*PROBLEM STATEMENT:* Please repeat every entry that follows, keeping each one exactly the same.

------------------------------------------------------------

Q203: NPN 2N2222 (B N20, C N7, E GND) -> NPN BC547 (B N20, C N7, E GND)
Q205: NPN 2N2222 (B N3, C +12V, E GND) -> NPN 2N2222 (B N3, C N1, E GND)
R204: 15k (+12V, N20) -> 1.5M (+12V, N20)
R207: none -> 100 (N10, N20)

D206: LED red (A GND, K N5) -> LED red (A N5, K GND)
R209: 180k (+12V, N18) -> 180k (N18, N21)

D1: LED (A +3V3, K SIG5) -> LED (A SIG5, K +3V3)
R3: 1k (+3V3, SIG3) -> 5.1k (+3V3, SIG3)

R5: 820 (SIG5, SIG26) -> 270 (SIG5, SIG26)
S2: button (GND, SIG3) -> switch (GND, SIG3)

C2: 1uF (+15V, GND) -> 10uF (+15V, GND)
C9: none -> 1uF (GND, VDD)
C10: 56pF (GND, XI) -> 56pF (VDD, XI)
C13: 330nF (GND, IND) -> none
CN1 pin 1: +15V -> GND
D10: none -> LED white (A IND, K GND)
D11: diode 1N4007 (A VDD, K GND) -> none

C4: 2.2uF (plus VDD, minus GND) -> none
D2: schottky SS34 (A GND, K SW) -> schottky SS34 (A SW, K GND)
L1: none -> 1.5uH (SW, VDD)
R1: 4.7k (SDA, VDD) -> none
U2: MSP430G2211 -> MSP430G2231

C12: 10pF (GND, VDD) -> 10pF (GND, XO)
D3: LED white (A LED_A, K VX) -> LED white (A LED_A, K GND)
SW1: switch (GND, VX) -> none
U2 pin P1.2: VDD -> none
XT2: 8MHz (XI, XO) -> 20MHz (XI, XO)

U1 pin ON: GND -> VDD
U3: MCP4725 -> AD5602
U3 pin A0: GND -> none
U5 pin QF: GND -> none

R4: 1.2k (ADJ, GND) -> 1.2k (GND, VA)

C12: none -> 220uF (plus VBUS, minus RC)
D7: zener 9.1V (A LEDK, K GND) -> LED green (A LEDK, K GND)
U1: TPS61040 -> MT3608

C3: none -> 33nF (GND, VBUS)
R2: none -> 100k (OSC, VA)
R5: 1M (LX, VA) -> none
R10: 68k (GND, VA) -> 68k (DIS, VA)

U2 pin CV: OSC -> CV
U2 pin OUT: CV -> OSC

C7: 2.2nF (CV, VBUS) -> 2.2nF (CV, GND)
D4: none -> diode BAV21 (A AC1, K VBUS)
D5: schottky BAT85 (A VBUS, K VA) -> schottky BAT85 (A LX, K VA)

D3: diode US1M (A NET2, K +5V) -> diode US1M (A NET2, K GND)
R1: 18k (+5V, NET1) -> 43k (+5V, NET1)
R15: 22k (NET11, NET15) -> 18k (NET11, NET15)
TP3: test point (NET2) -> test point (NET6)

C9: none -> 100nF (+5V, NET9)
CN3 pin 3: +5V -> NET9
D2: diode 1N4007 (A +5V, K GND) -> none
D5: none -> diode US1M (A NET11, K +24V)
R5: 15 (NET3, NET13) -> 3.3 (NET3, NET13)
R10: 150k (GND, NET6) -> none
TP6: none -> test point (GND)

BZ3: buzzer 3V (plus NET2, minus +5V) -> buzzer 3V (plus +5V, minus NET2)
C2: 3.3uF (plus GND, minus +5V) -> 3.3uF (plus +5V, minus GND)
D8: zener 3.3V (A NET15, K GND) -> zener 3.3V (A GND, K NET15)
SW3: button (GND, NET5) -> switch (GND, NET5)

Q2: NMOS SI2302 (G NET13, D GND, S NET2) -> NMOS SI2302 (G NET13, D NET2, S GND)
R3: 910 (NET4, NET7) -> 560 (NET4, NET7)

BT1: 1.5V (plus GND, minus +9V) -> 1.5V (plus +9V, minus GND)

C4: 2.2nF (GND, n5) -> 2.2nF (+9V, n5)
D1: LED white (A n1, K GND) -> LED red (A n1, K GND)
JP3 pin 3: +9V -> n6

------------------------------------------------------------

*RESULT OF THE TASK:*
Q203: NPN 2N2222 (B N20, C N7, E GND) -> NPN BC547 (B N20, C N7, E GND)
Q205: NPN 2N2222 (B N3, C +12V, E GND) -> NPN 2N2222 (B N3, C N1, E GND)
R204: 15k (+12V, N20) -> 1.5M (+12V, N20)
R207: none -> 100 (N10, N20)

D206: LED red (A GND, K N5) -> LED red (A N5, K GND)
R209: 180k (+12V, N18) -> 180k (N18, N21)

D1: LED (A +3V3, K SIG5) -> LED (A SIG5, K +3V3)
R3: 1k (+3V3, SIG3) -> 5.1k (+3V3, SIG3)

R5: 820 (SIG5, SIG26) -> 270 (SIG5, SIG26)
S2: button (GND, SIG3) -> switch (GND, SIG3)

C2: 1uF (+15V, GND) -> 10uF (+15V, GND)
C9: none -> 1uF (GND, VDD)
C10: 56pF (GND, XI) -> 56pF (VDD, XI)
C13: 330nF (GND, IND) -> none
CN1 pin 1: +15V -> GND
D10: none -> LED white (A IND, K GND)
D11: diode 1N4007 (A VDD, K GND) -> none

C4: 2.2uF (plus VDD, minus GND) -> none
D2: schottky SS34 (A GND, K SW) -> schottky SS34 (A SW, K GND)
L1: none -> 1.5uH (SW, VDD)
R1: 4.7k (SDA, VDD) -> none
U2: MSP430G2211 -> MSP430G2231

C12: 10pF (GND, VDD) -> 10pF (GND, XO)
D3: LED white (A LED_A, K VX) -> LED white (A LED_A, K GND)
SW1: switch (GND, VX) -> none
U2 pin P1.2: VDD -> none
XT2: 8MHz (XI, XO) -> 20MHz (XI, XO)

U1 pin ON: GND -> VDD
U3: MCP4725 -> AD5602
U3 pin A0: GND -> none
U5 pin QF: GND -> none

R4: 1.2k (ADJ, GND) -> 1.2k (GND, VA)

C12: none -> 220uF (plus VBUS, minus RC)
D7: zener 9.1V (A LEDK, K GND) -> LED green (A LEDK, K GND)
U1: TPS61040 -> MT3608

C3: none -> 33nF (GND, VBUS)
R2: none -> 100k (OSC, VA)
R5: 1M (LX, VA) -> none
R10: 68k (GND, VA) -> 68k (DIS, VA)

U2 pin CV: OSC -> CV
U2 pin OUT: CV -> OSC

C7: 2.2nF (CV, VBUS) -> 2.2nF (CV, GND)
D4: none -> diode BAV21 (A AC1, K VBUS)
D5: schottky BAT85 (A VBUS, K VA) -> schottky BAT85 (A LX, K VA)

D3: diode US1M (A NET2, K +5V) -> diode US1M (A NET2, K GND)
R1: 18k (+5V, NET1) -> 43k (+5V, NET1)
R15: 22k (NET11, NET15) -> 18k (NET11, NET15)
TP3: test point (NET2) -> test point (NET6)

C9: none -> 100nF (+5V, NET9)
CN3 pin 3: +5V -> NET9
D2: diode 1N4007 (A +5V, K GND) -> none
D5: none -> diode US1M (A NET11, K +24V)
R5: 15 (NET3, NET13) -> 3.3 (NET3, NET13)
R10: 150k (GND, NET6) -> none
TP6: none -> test point (GND)

BZ3: buzzer 3V (plus NET2, minus +5V) -> buzzer 3V (plus +5V, minus NET2)
C2: 3.3uF (plus GND, minus +5V) -> 3.3uF (plus +5V, minus GND)
D8: zener 3.3V (A NET15, K GND) -> zener 3.3V (A GND, K NET15)
SW3: button (GND, NET5) -> switch (GND, NET5)

Q2: NMOS SI2302 (G NET13, D GND, S NET2) -> NMOS SI2302 (G NET13, D NET2, S GND)
R3: 910 (NET4, NET7) -> 560 (NET4, NET7)

BT1: 1.5V (plus GND, minus +9V) -> 1.5V (plus +9V, minus GND)

C4: 2.2nF (GND, n5) -> 2.2nF (+9V, n5)
D1: LED white (A n1, K GND) -> LED red (A n1, K GND)
JP3 pin 3: +9V -> n6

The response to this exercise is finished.